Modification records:
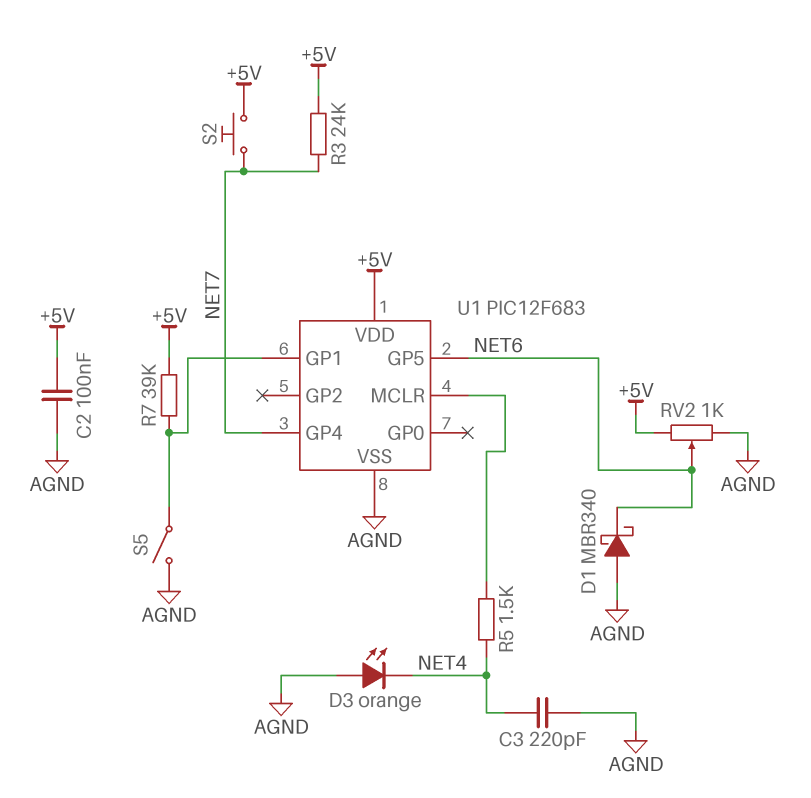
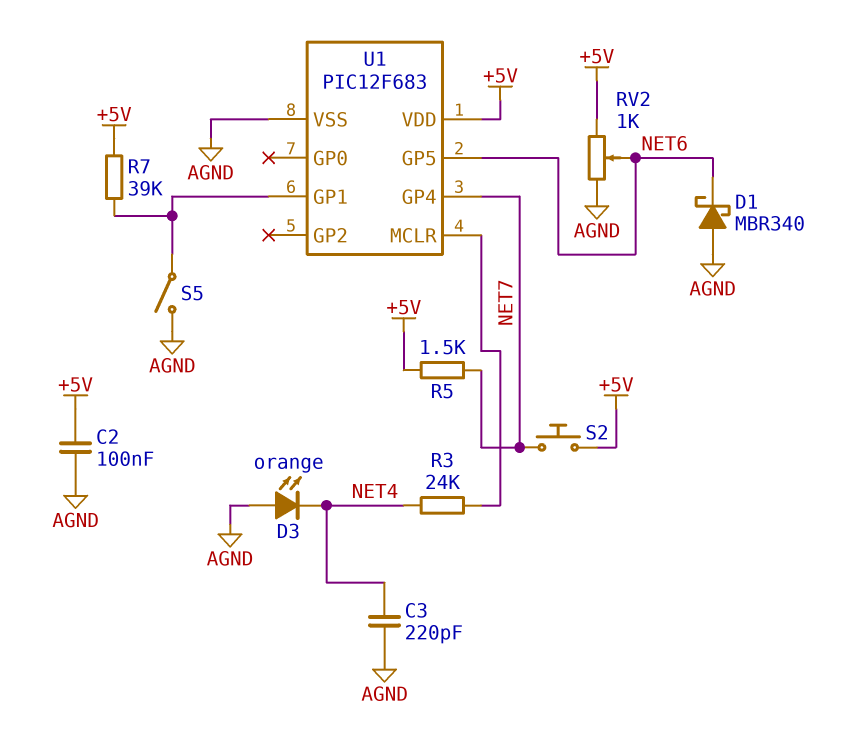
R3: 24k (+5V, NET7) -> 24k (NET4, U1/MCLR)
R5: 1.5k (NET4, U1/MCLR) -> 1.5k (+5V, NET7)

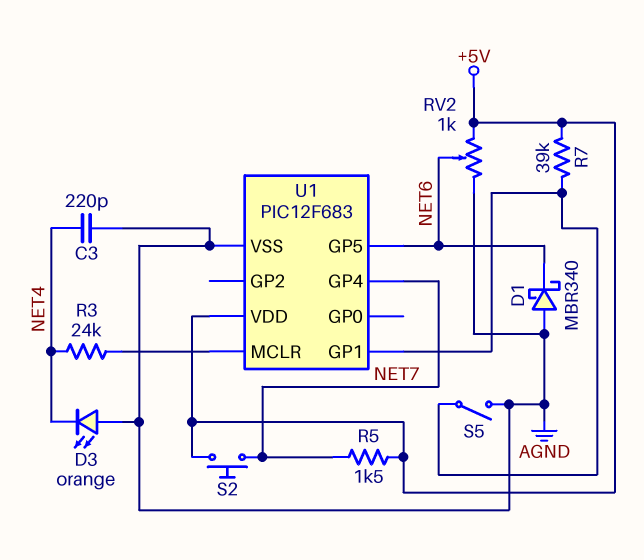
C2: 100nF (+5V, AGND) -> none

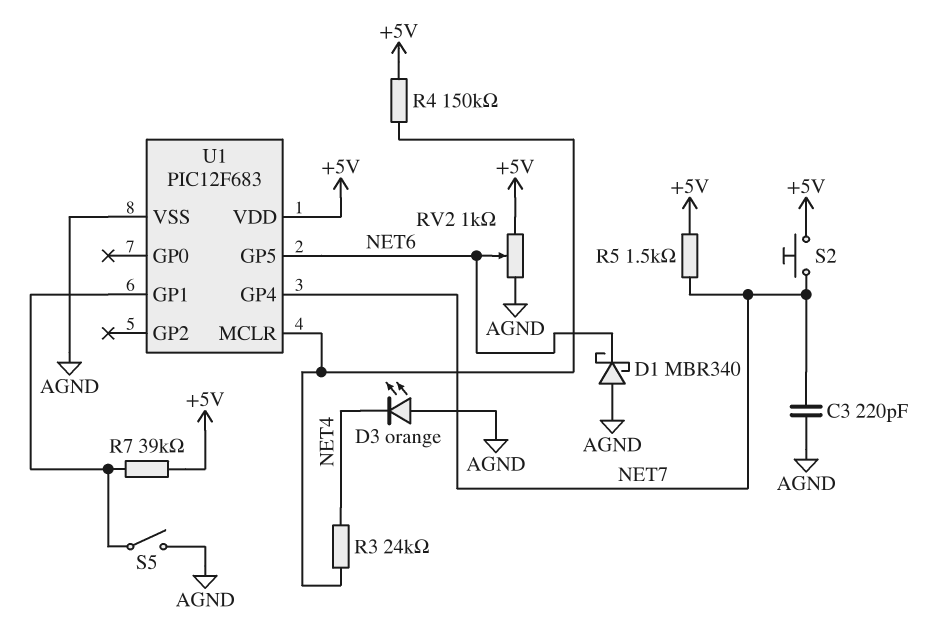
C3: 220pF (AGND, NET4) -> 220pF (AGND, NET7)
R4: none -> 150k (+5V, U1/MCLR)

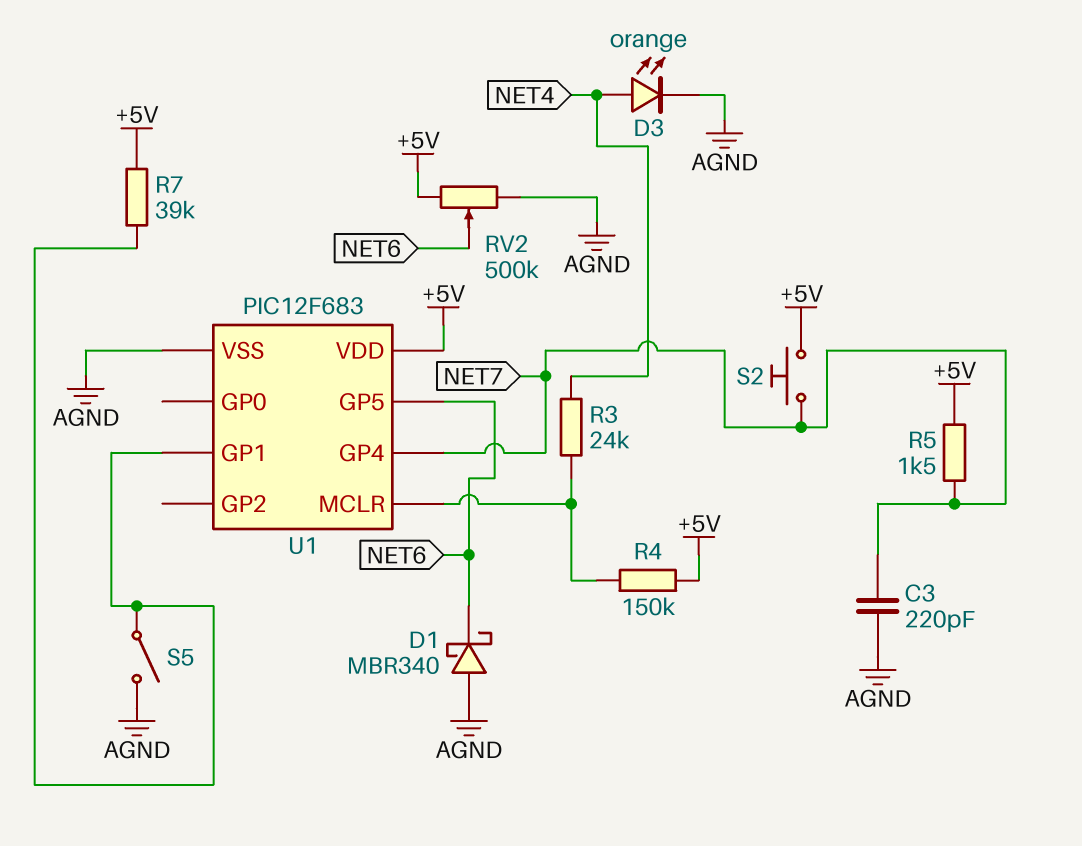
D3: LED orange (A AGND, K NET4) -> LED orange (A NET4, K AGND)
RV2: 1k (+5V, AGND, wiper NET6) -> 500k (+5V, AGND, wiper NET6)

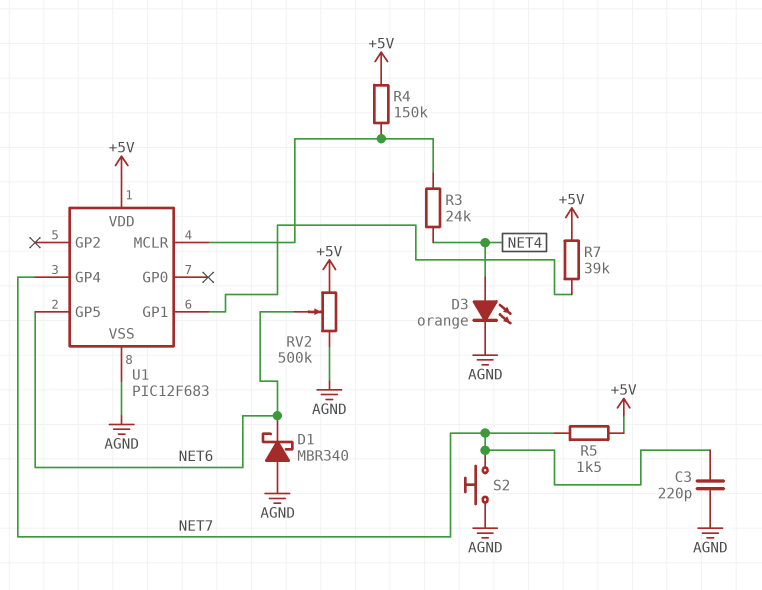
S2: button (+5V, NET7) -> button (AGND, NET7)
S5: switch (AGND, U1/GP1) -> none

- _WORK TO COMPLETE_: For each record above, write out every line exactly and skip the pictures.

- _RESPONSE TO THE TASK_:
R3: 24k (+5V, NET7) -> 24k (NET4, U1/MCLR)
R5: 1.5k (NET4, U1/MCLR) -> 1.5k (+5V, NET7)

C2: 100nF (+5V, AGND) -> none

C3: 220pF (AGND, NET4) -> 220pF (AGND, NET7)
R4: none -> 150k (+5V, U1/MCLR)

D3: LED orange (A AGND, K NET4) -> LED orange (A NET4, K AGND)
RV2: 1k (+5V, AGND, wiper NET6) -> 500k (+5V, AGND, wiper NET6)

S2: button (+5V, NET7) -> button (AGND, NET7)
S5: switch (AGND, U1/GP1) -> none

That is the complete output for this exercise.